> [What to produce]: Your answer is the line containing "orange rectangle: moved" plus every line after it through the end of the records, printed exactly and free of pictures.

> [Supplied material]:
-- Opening Marker --

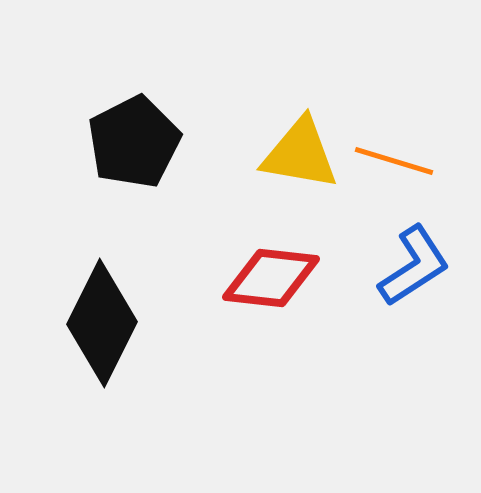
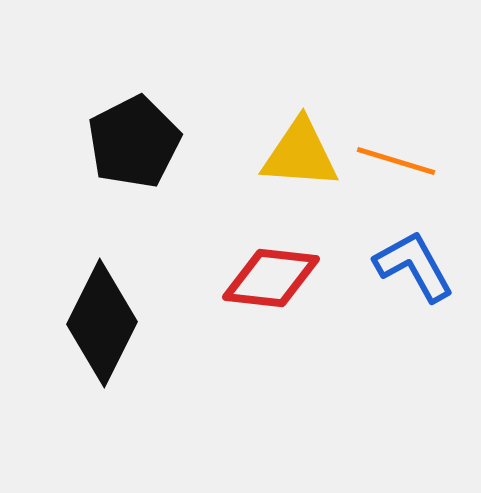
yellow triangle: rotated 6 degrees counterclockwise
orange line: moved 2 px right
blue L-shape: rotated 86 degrees counterclockwise
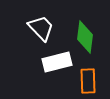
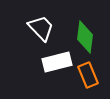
orange rectangle: moved 6 px up; rotated 20 degrees counterclockwise
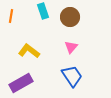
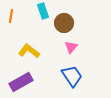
brown circle: moved 6 px left, 6 px down
purple rectangle: moved 1 px up
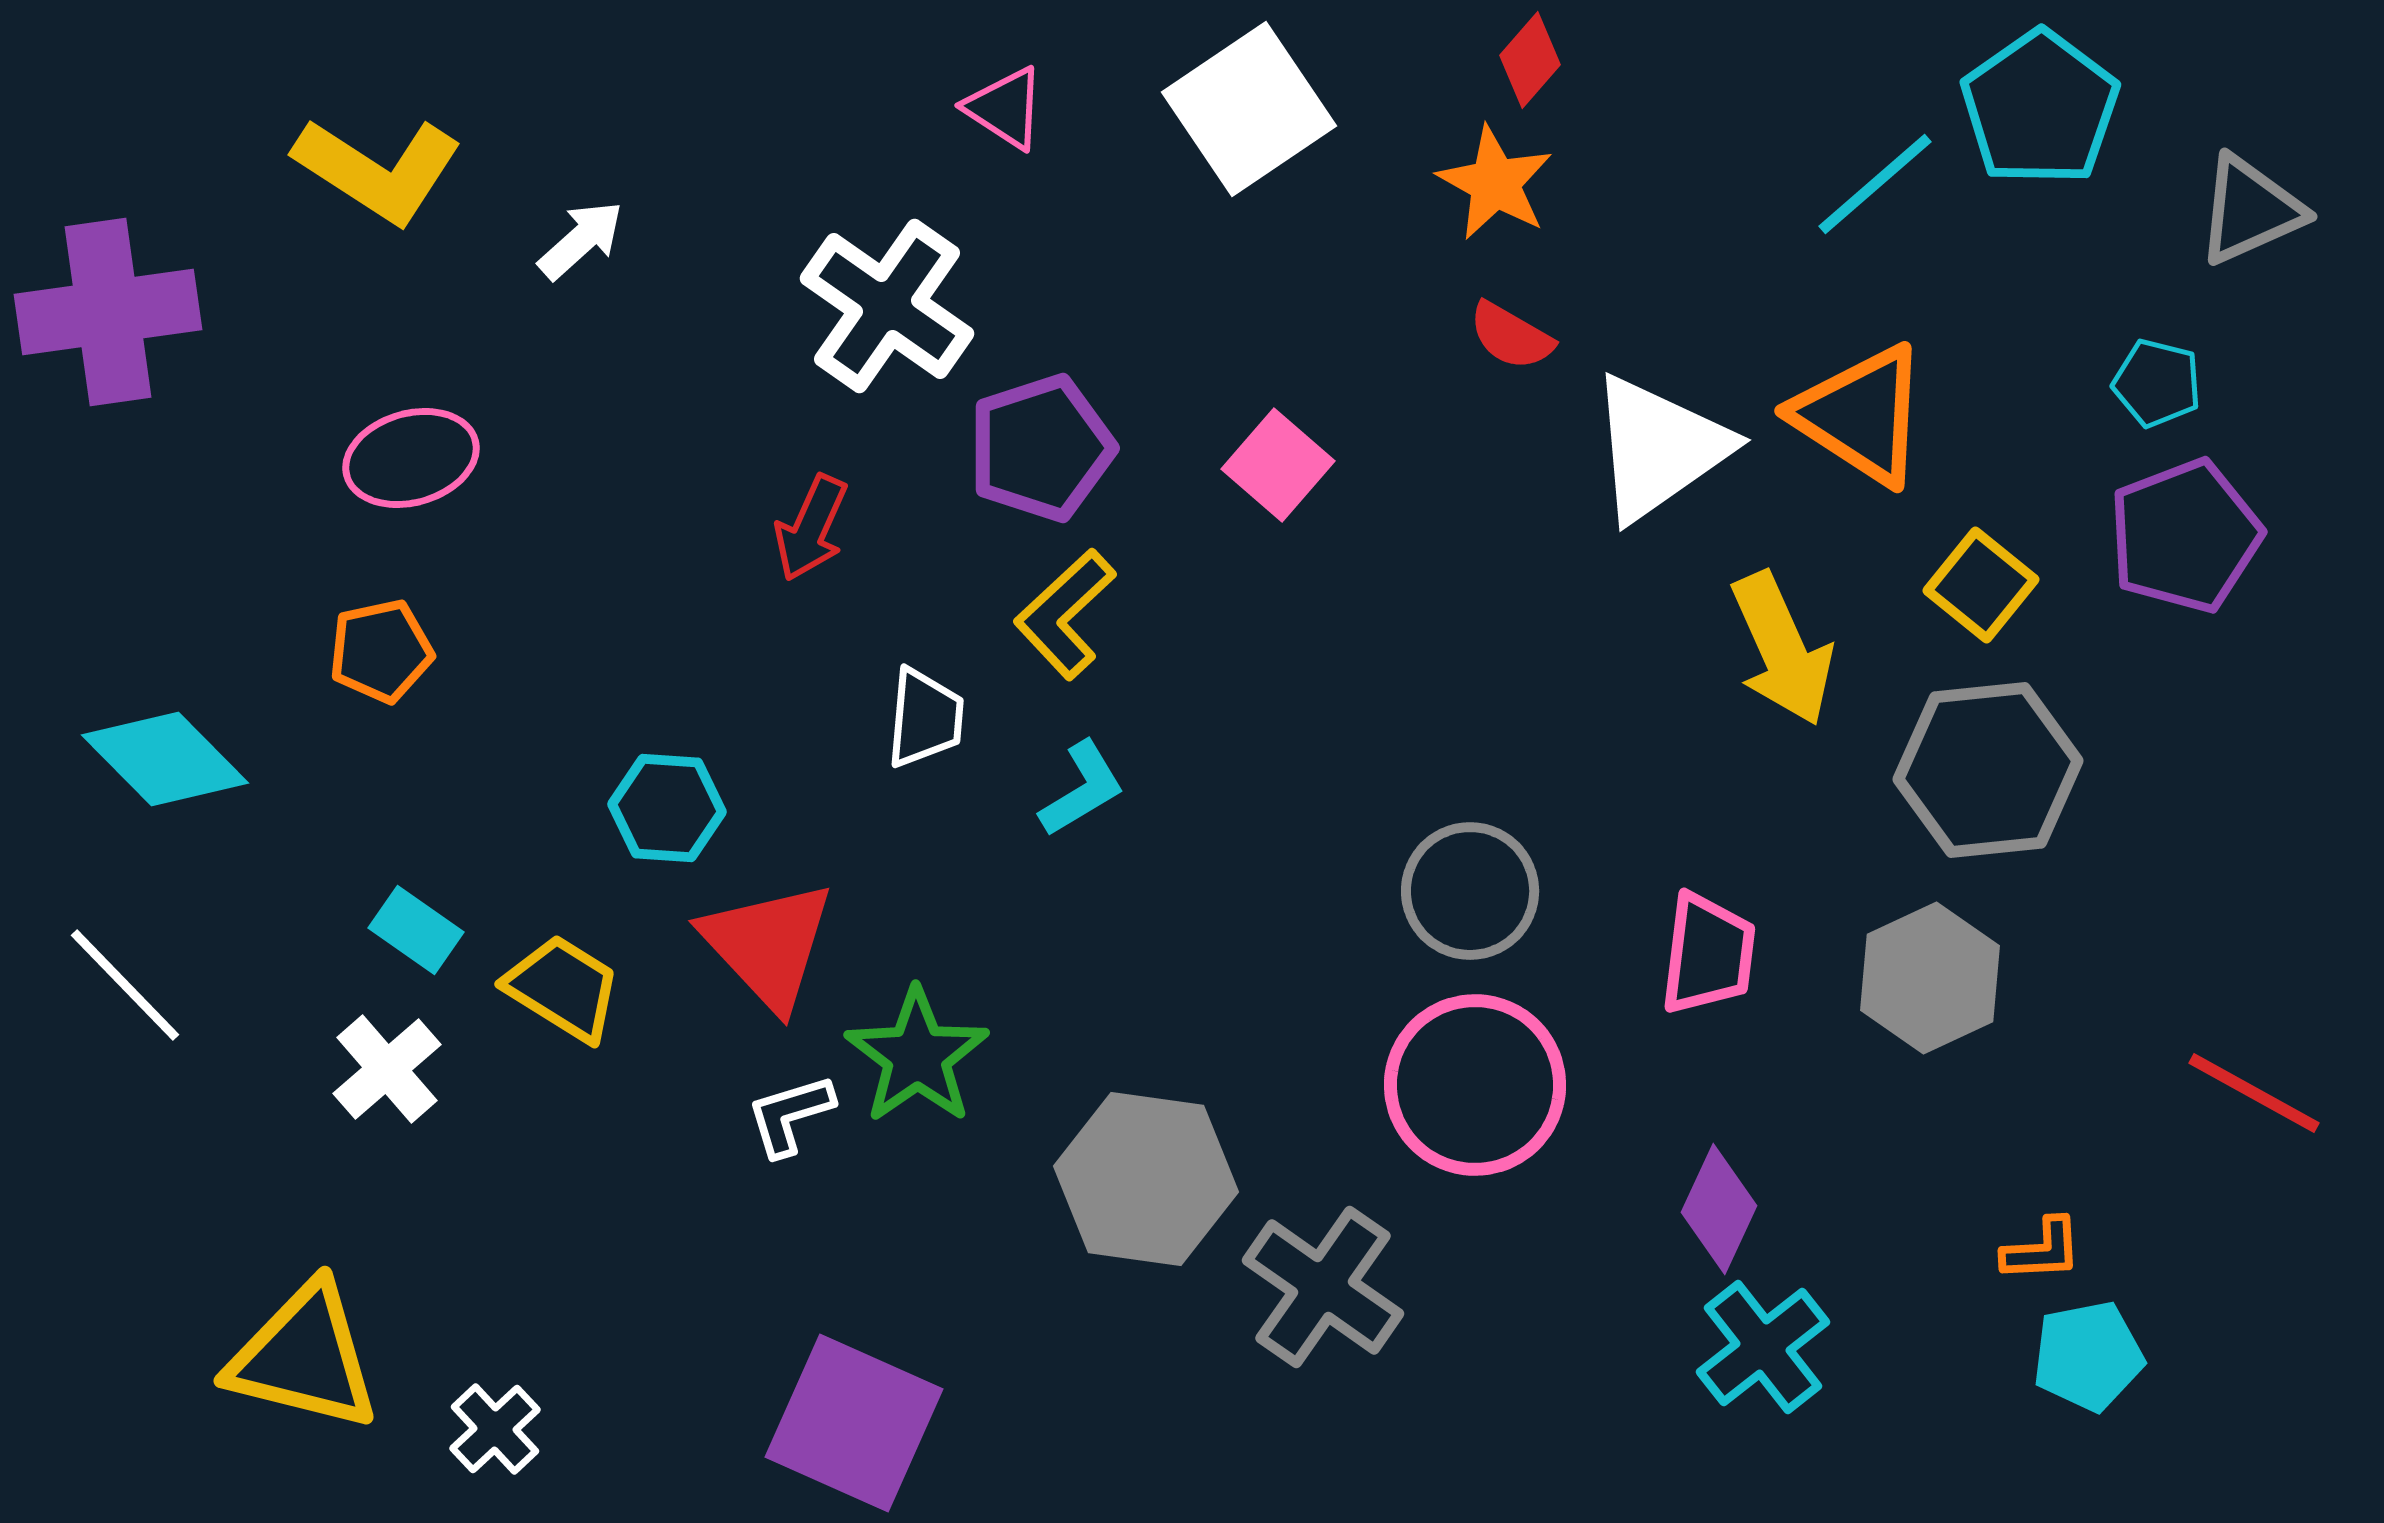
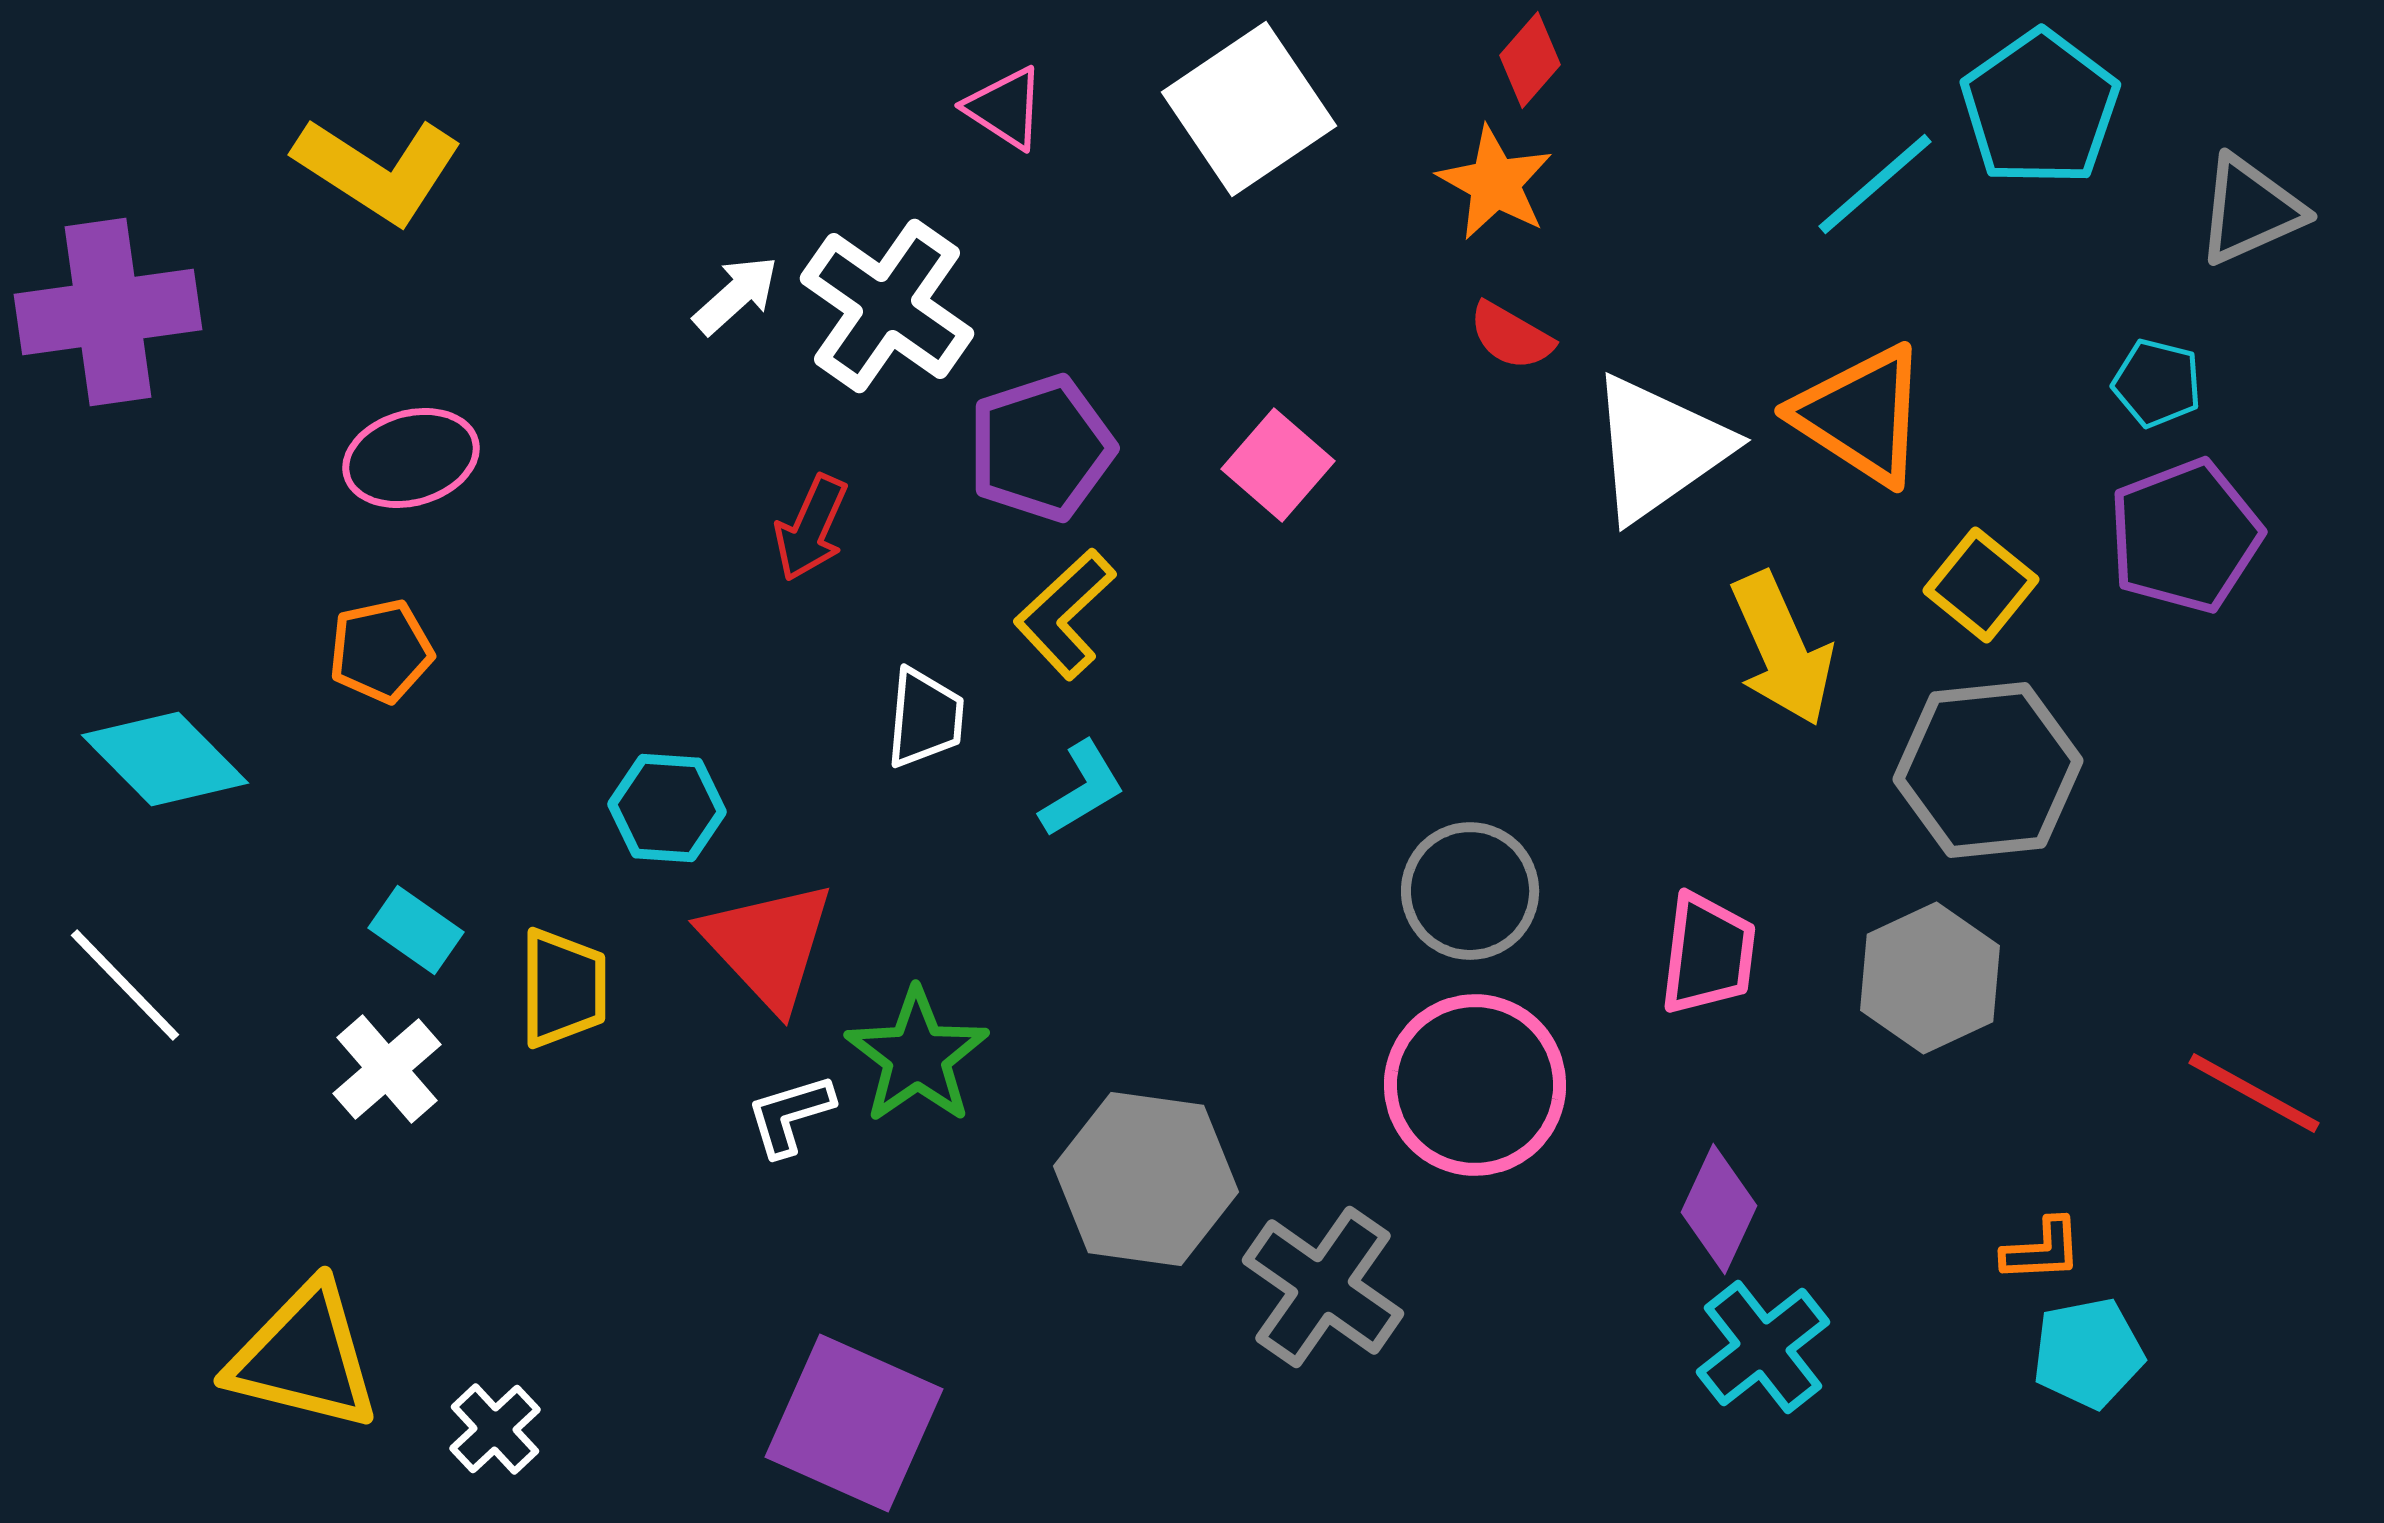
white arrow at (581, 240): moved 155 px right, 55 px down
yellow trapezoid at (563, 988): rotated 58 degrees clockwise
cyan pentagon at (2088, 1356): moved 3 px up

-- Closing Marker --

> [Task solution]:
orange rectangle: moved 6 px up; rotated 20 degrees counterclockwise
brown circle: moved 6 px left, 6 px down
purple rectangle: moved 1 px up
white arrow at (581, 240): moved 155 px right, 55 px down
yellow trapezoid at (563, 988): rotated 58 degrees clockwise
cyan pentagon at (2088, 1356): moved 3 px up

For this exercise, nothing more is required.